## Dataset records
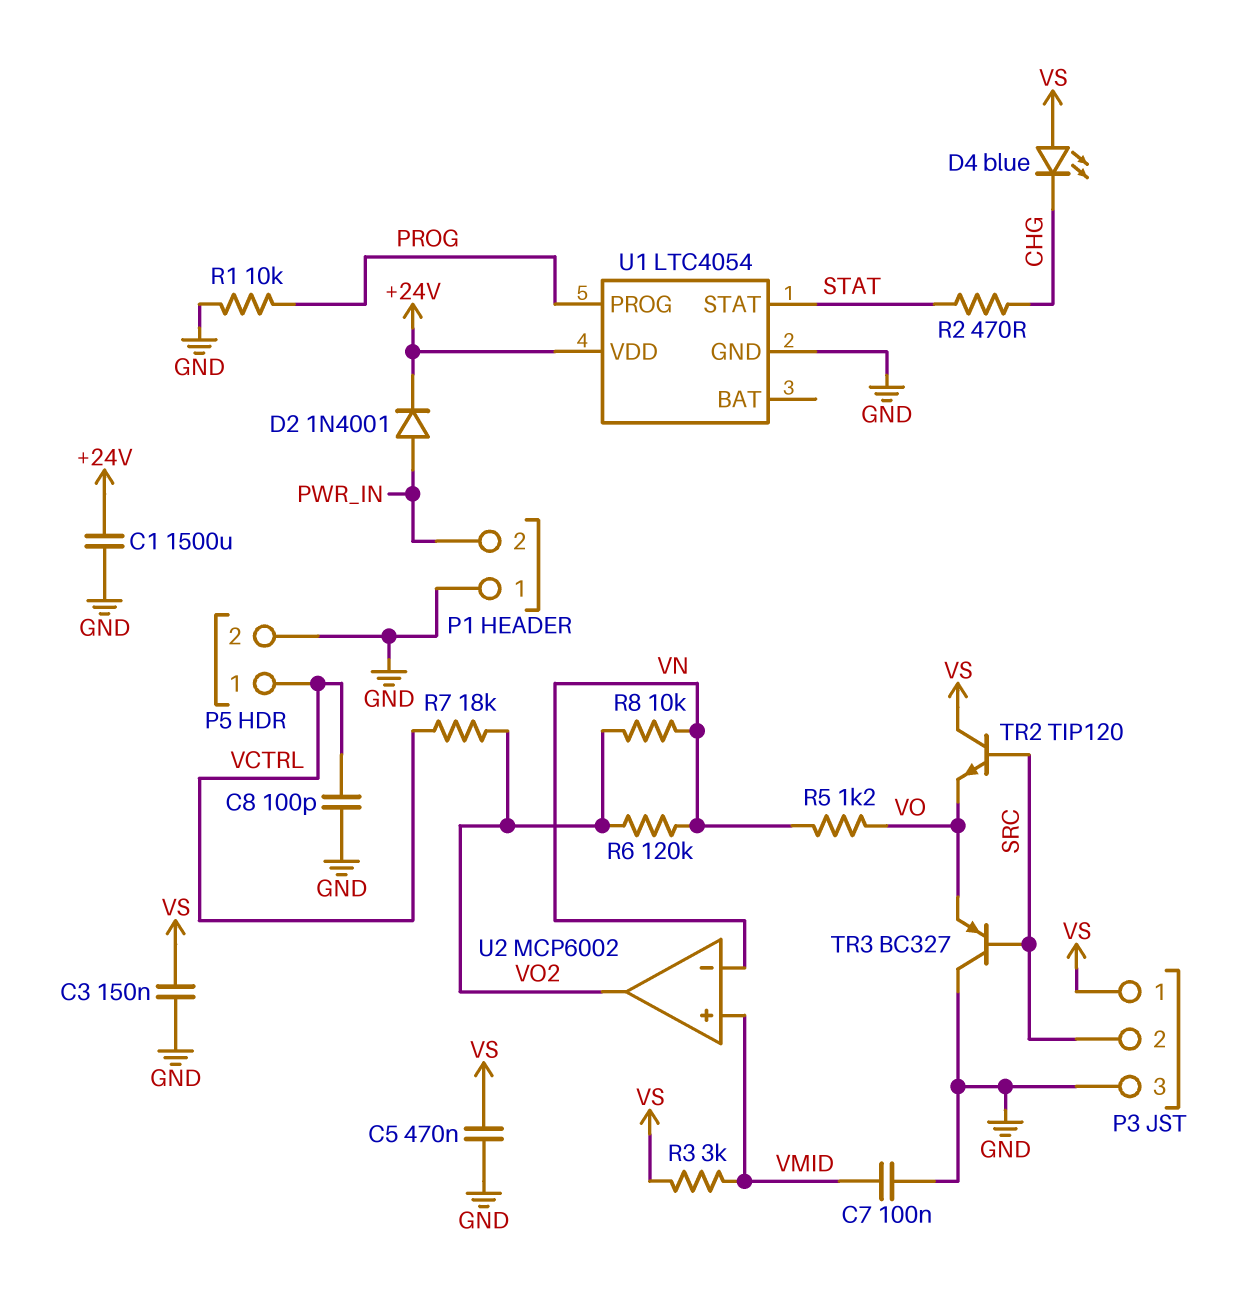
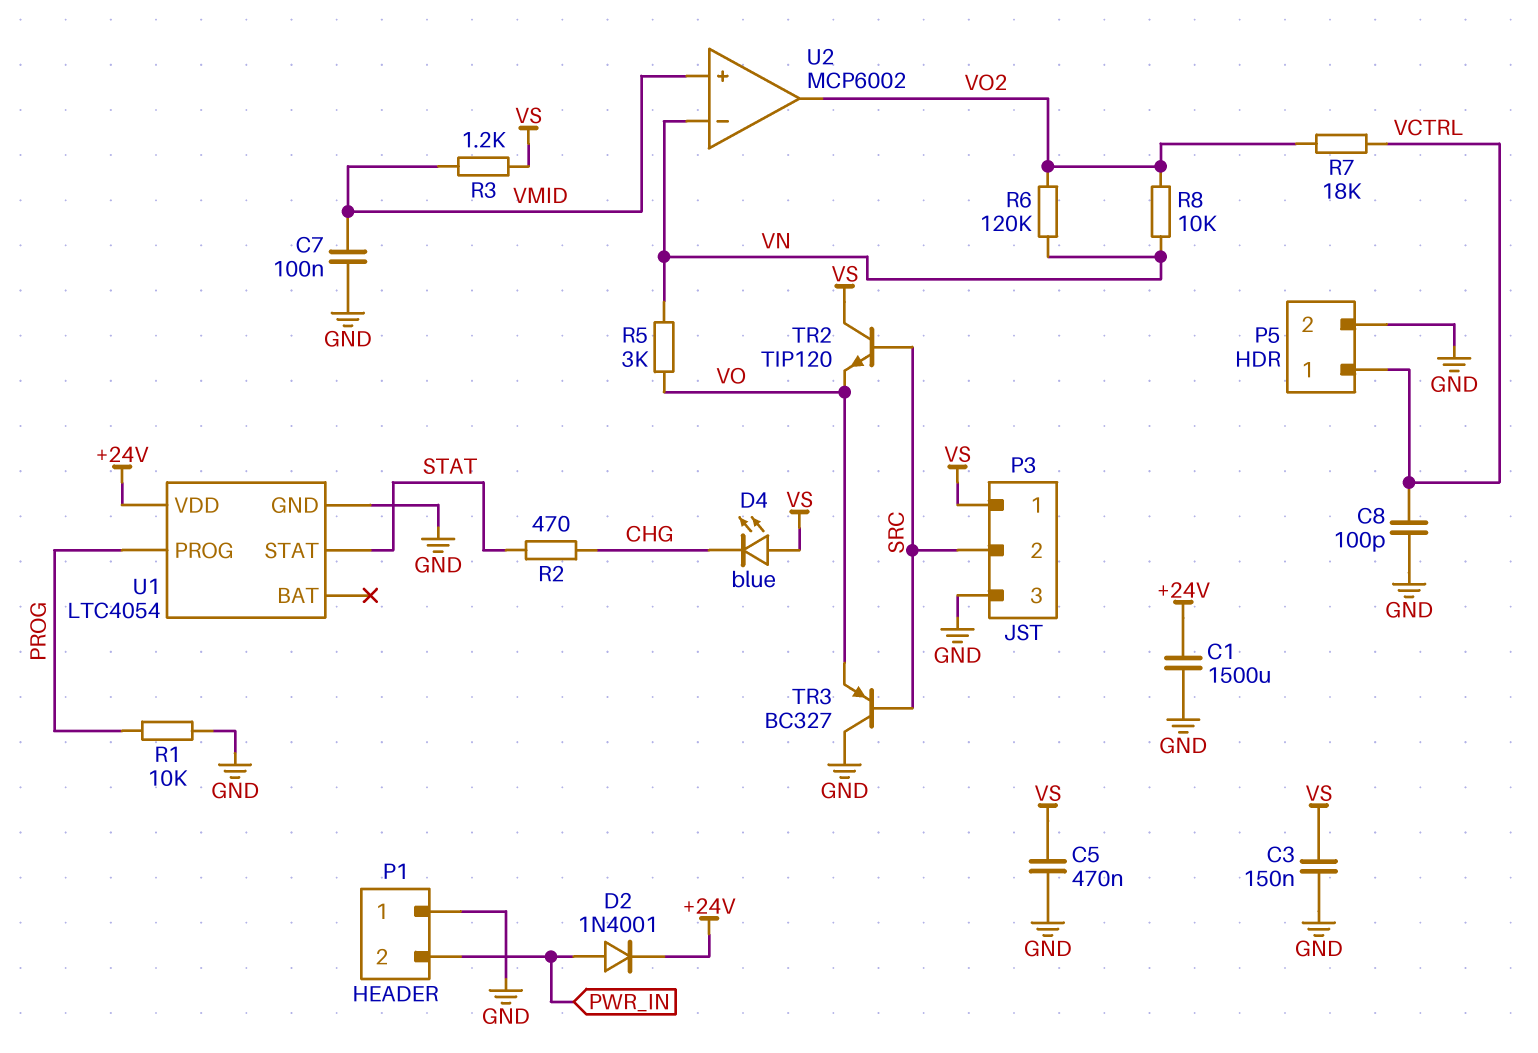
R3: 3k (VMID, VS) -> 1.2k (VMID, VS)
R5: 1.2k (VN, VO) -> 3k (VN, VO)

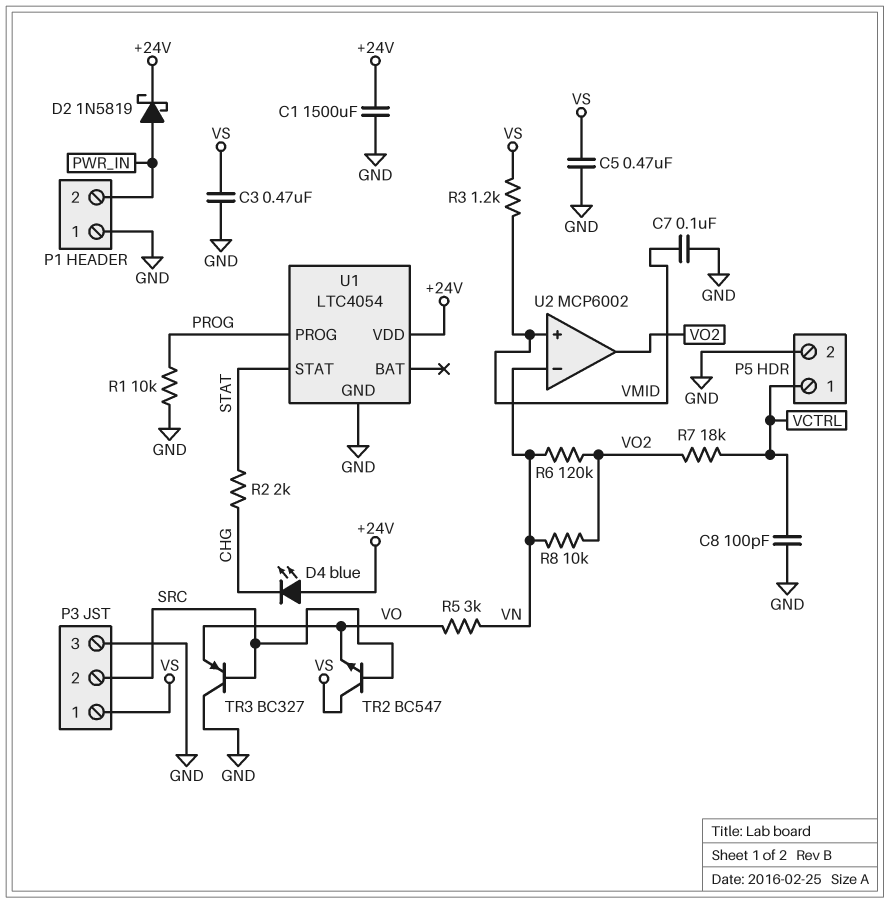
C3: 150nF (GND, VS) -> 470nF (GND, VS)
D2: diode 1N4001 (A PWR_IN, K +24V) -> schottky 1N5819 (A PWR_IN, K +24V)
D4: LED blue (A VS, K CHG) -> LED blue (A +24V, K CHG)
R2: 470 (CHG, STAT) -> 2k (CHG, STAT)
TR2: NPN TIP120 (B SRC, C VS, E VO) -> NPN BC547 (B SRC, C VS, E VO)

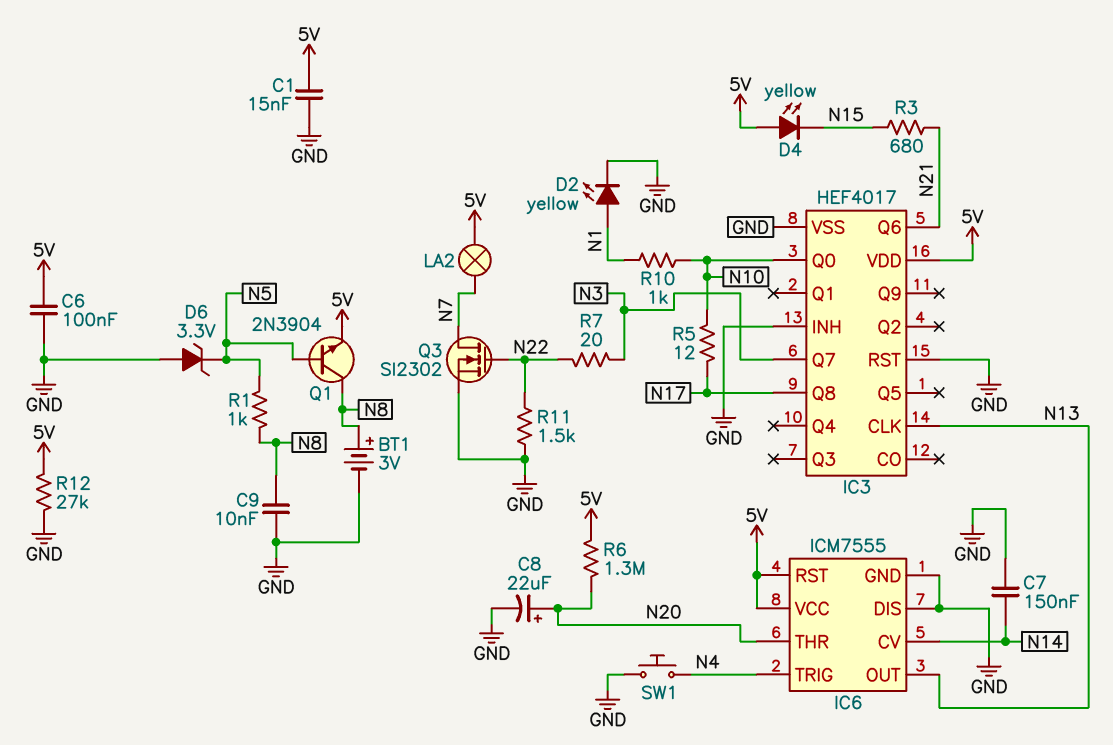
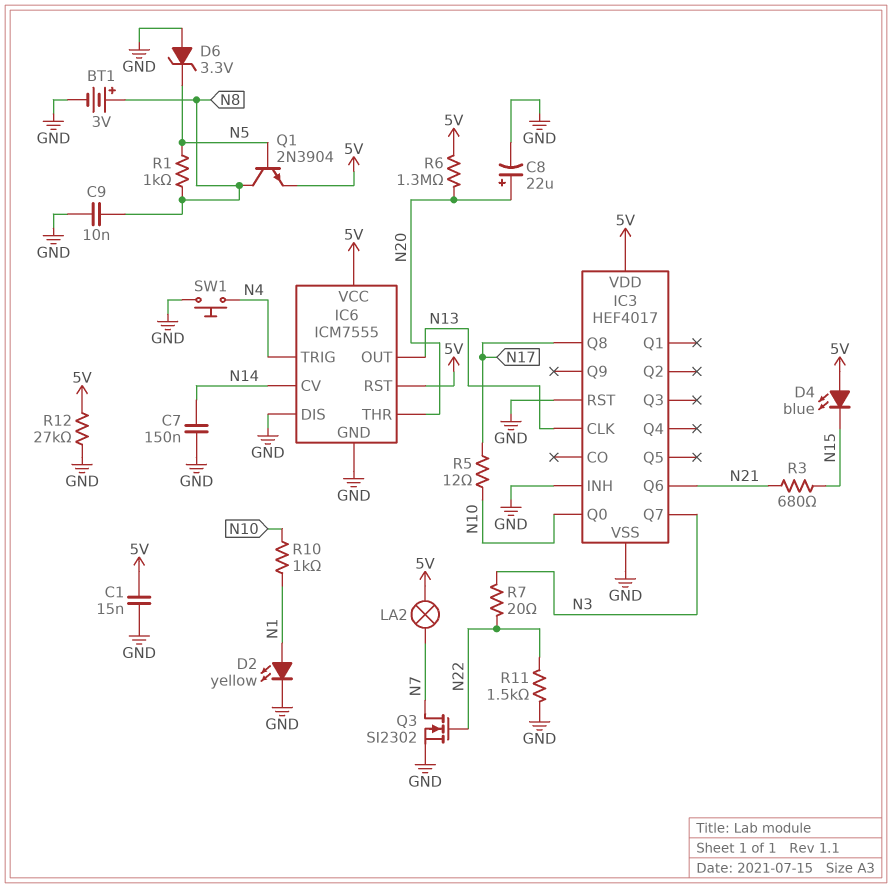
C6: 100nF (5V, GND) -> none
D4: LED yellow (A 5V, K N15) -> LED blue (A 5V, K N15)

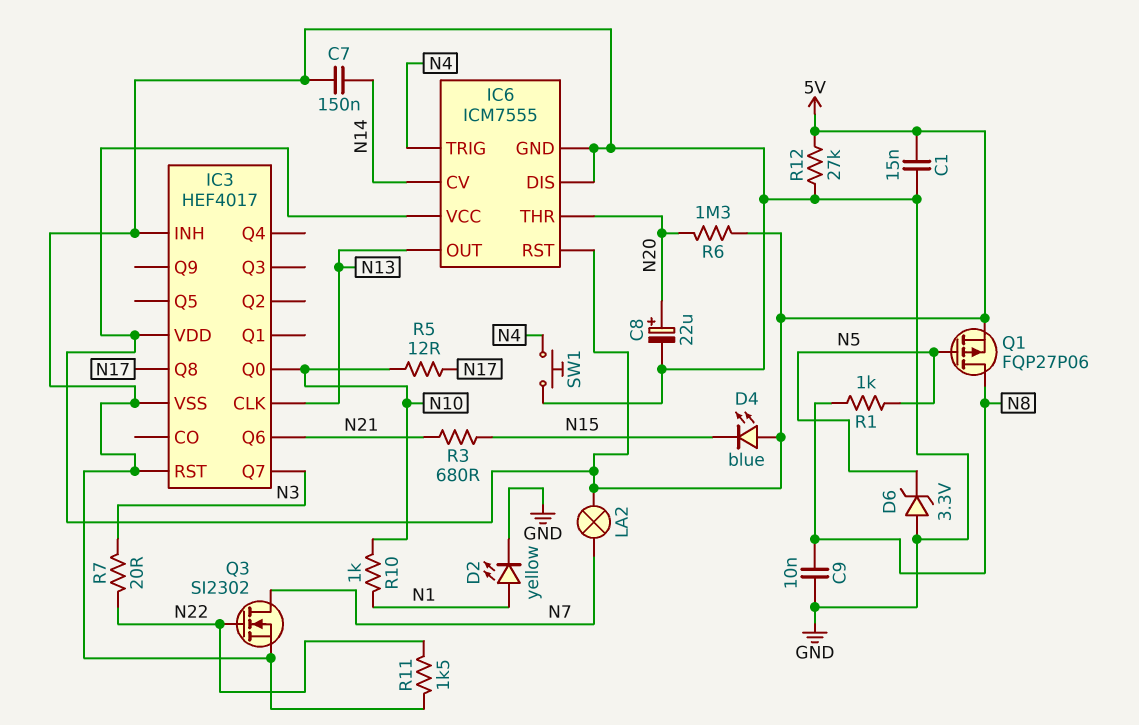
BT1: 3V (plus N8, minus GND) -> none
Q1: NPN 2N3904 (B N5, C N8, E 5V) -> PMOS FQP27P06 (G N5, D N8, S 5V)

## Prompt
Write the material out again exactly as it appears, dropping the pictures.

## Task result
R3: 3k (VMID, VS) -> 1.2k (VMID, VS)
R5: 1.2k (VN, VO) -> 3k (VN, VO)

C3: 150nF (GND, VS) -> 470nF (GND, VS)
D2: diode 1N4001 (A PWR_IN, K +24V) -> schottky 1N5819 (A PWR_IN, K +24V)
D4: LED blue (A VS, K CHG) -> LED blue (A +24V, K CHG)
R2: 470 (CHG, STAT) -> 2k (CHG, STAT)
TR2: NPN TIP120 (B SRC, C VS, E VO) -> NPN BC547 (B SRC, C VS, E VO)

C6: 100nF (5V, GND) -> none
D4: LED yellow (A 5V, K N15) -> LED blue (A 5V, K N15)

BT1: 3V (plus N8, minus GND) -> none
Q1: NPN 2N3904 (B N5, C N8, E 5V) -> PMOS FQP27P06 (G N5, D N8, S 5V)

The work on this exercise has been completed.